*** Opening Record set ***

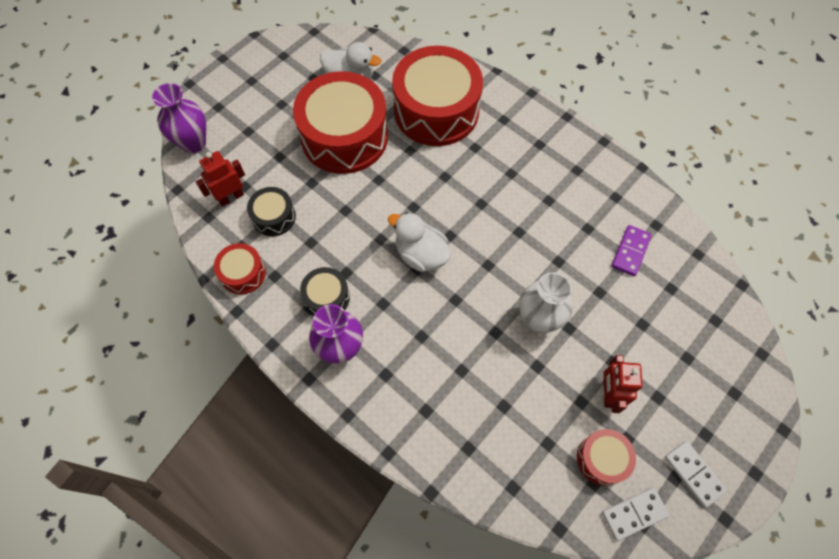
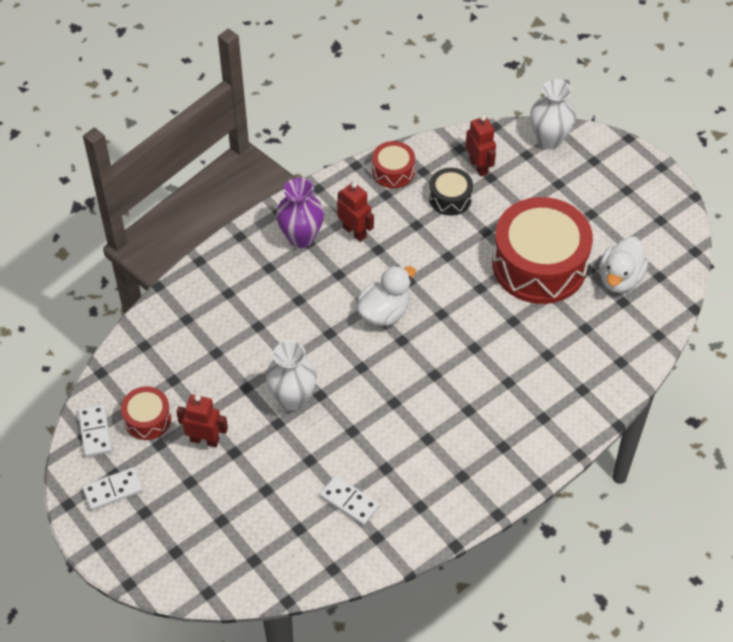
camera: 100 degrees right, 10 degrees down
(193, 143) = (549, 140): purple vase -> white vase
(327, 297) = (354, 232): black drum -> red robot
(436, 110) = (564, 353): red drum -> none
(630, 251) = (349, 501): purple domino -> white domino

*** Closing Record set ***

When you copy the data above, reproduce each line exactly and skip every image.

camera: 100 degrees right, 10 degrees down
(193, 143) = (549, 140): purple vase -> white vase
(327, 297) = (354, 232): black drum -> red robot
(436, 110) = (564, 353): red drum -> none
(630, 251) = (349, 501): purple domino -> white domino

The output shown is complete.